====== Exercise materials
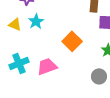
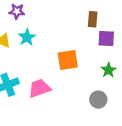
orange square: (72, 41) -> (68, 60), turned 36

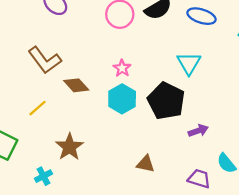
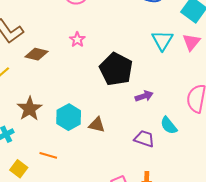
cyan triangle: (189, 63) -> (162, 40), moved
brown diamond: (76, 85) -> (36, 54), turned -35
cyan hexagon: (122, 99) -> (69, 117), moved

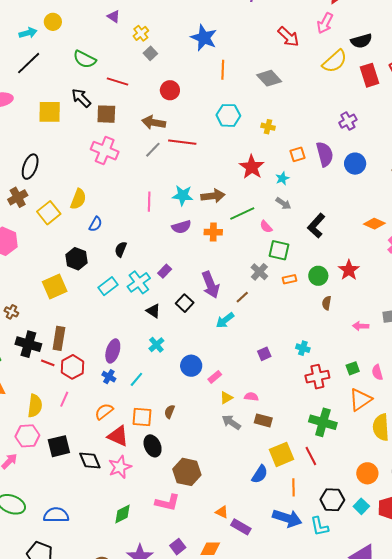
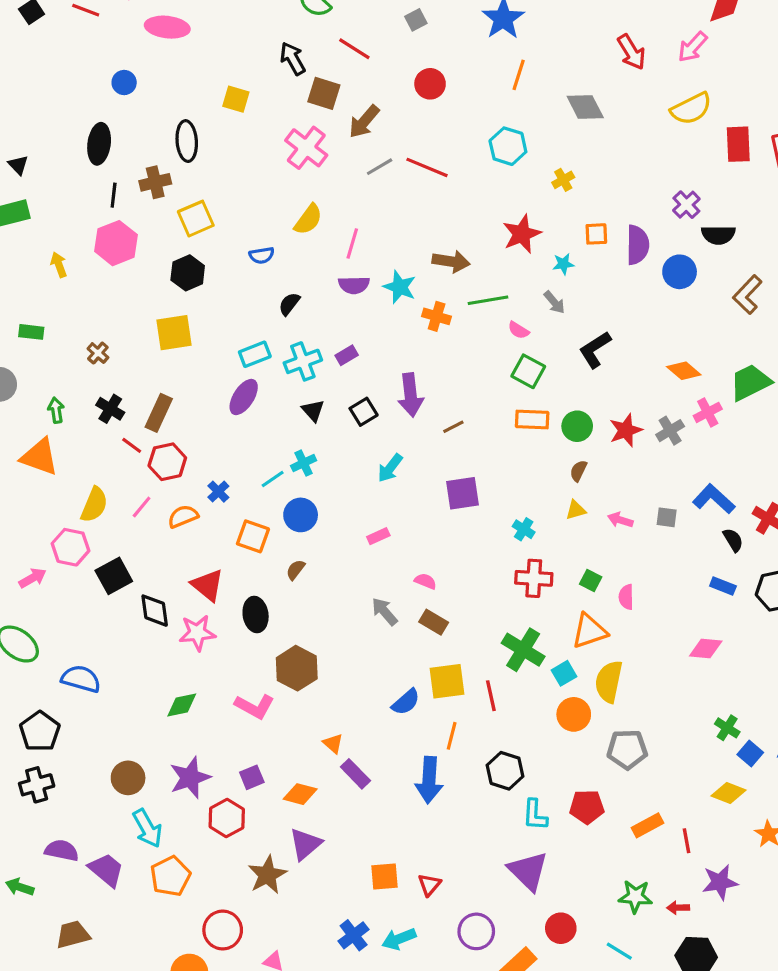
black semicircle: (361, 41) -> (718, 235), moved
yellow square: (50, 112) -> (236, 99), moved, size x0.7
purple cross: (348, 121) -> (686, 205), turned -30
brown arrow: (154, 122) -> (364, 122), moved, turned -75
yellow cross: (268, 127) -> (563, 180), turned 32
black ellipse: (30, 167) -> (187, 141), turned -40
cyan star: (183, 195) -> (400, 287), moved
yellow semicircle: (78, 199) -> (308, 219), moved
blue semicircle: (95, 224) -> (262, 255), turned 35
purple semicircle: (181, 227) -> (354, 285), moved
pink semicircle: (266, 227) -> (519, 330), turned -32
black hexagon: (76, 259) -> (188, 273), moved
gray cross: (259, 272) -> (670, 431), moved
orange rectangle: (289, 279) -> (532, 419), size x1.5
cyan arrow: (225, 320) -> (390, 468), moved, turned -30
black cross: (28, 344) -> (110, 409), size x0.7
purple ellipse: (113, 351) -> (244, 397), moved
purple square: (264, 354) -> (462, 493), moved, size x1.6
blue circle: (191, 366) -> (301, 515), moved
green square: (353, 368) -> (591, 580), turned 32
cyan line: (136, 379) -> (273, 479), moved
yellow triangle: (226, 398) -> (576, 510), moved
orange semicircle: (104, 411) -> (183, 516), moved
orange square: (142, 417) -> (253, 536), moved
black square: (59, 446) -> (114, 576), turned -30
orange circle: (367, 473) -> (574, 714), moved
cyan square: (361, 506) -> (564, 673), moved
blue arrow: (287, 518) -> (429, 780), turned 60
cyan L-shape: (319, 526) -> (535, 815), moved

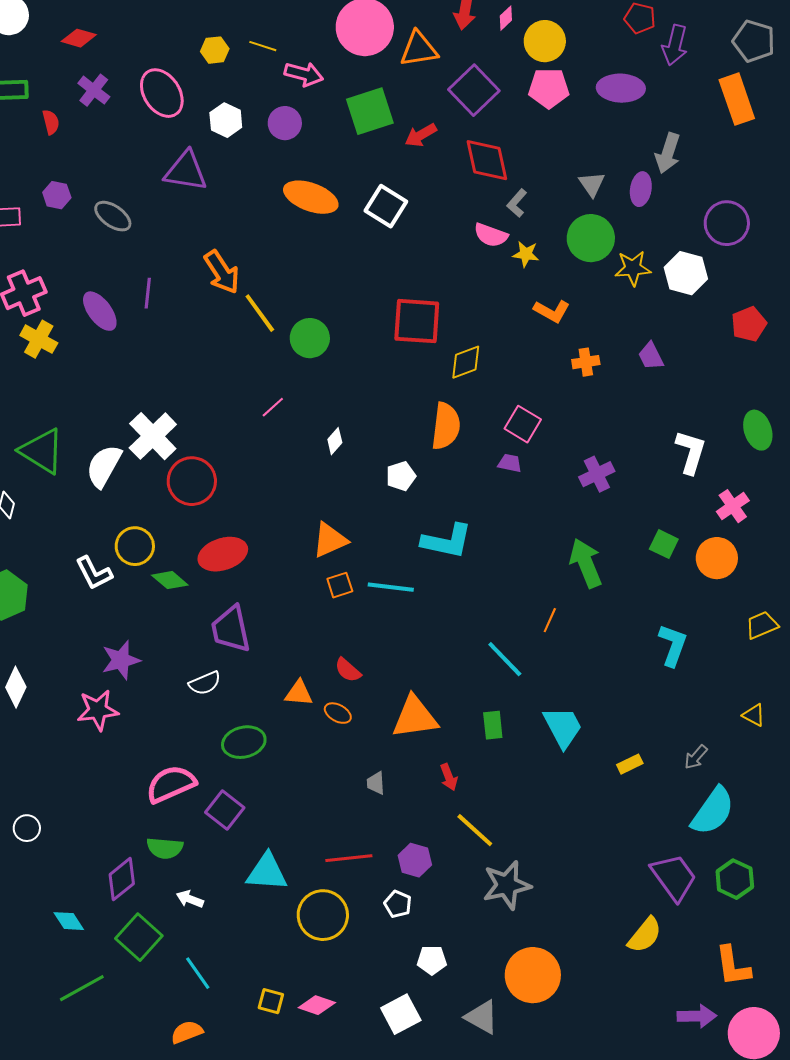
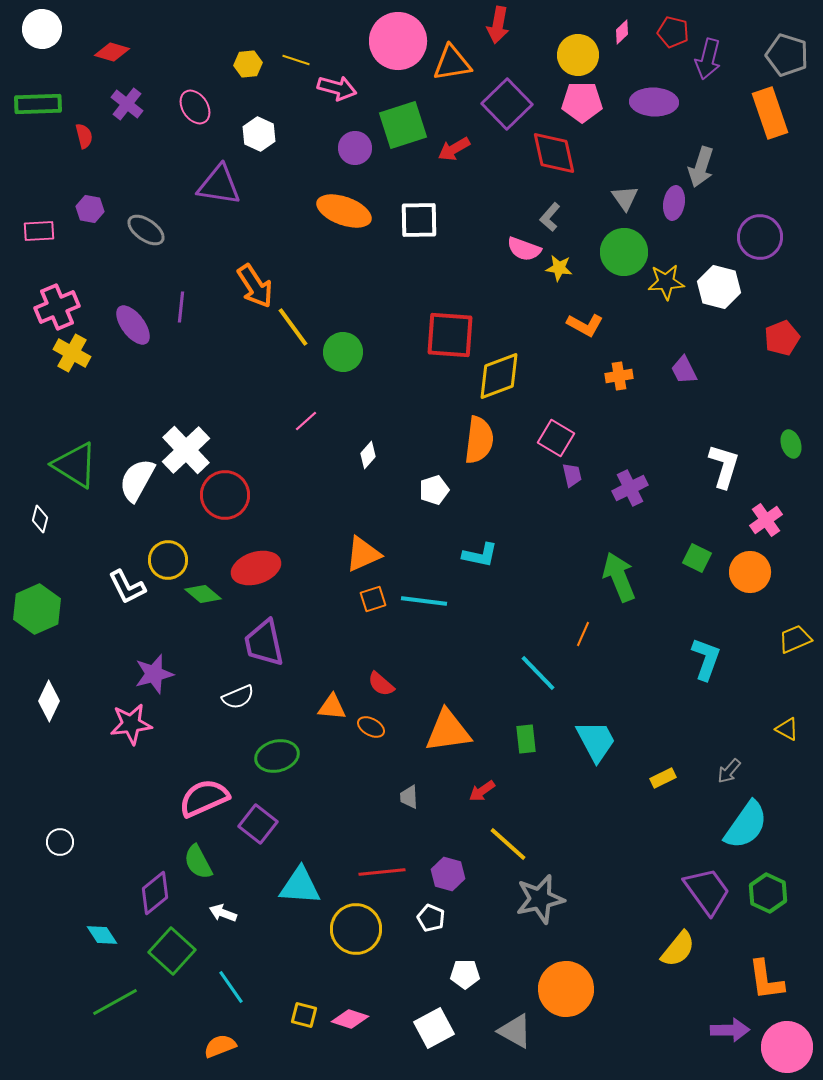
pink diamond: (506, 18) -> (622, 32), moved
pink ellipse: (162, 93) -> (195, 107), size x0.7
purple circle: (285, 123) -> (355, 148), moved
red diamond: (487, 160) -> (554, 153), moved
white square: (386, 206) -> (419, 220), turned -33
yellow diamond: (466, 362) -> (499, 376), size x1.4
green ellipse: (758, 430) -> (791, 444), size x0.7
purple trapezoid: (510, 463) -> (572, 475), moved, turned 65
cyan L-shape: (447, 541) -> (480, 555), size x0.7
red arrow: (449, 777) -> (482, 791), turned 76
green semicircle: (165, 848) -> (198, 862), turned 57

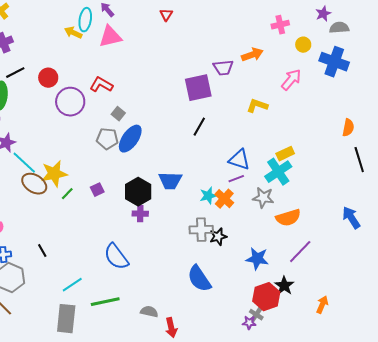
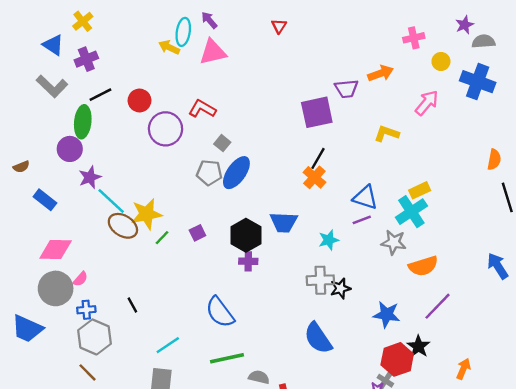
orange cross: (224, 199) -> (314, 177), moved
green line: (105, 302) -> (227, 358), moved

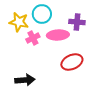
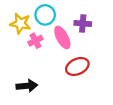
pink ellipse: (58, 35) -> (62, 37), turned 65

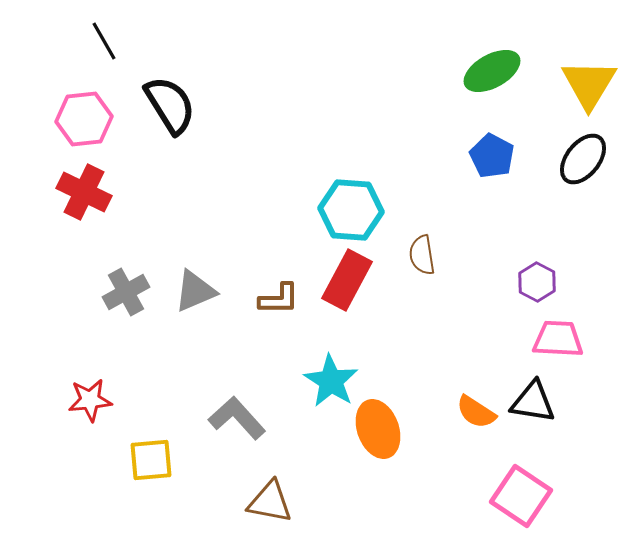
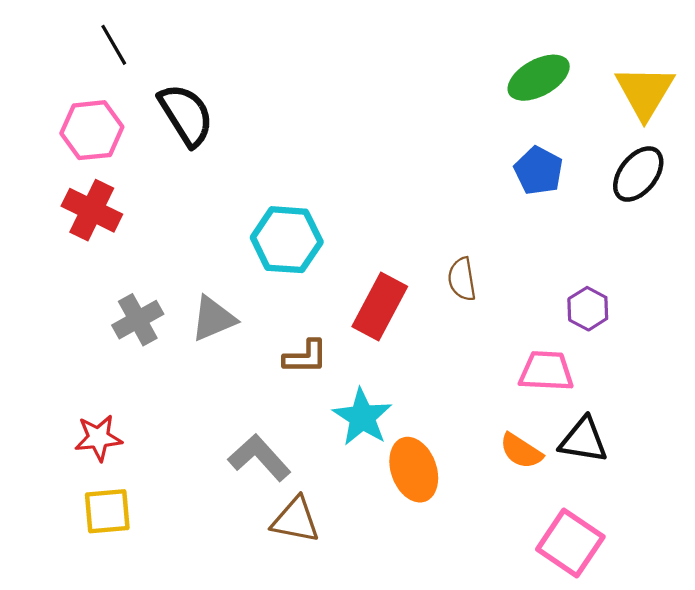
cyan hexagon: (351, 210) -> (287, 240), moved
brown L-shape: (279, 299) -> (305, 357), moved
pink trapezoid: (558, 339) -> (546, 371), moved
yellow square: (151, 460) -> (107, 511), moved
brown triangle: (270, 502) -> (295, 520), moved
============
• _Your goal_
Lines above containing "ellipse": give their number only.

• _Completed exercise_
5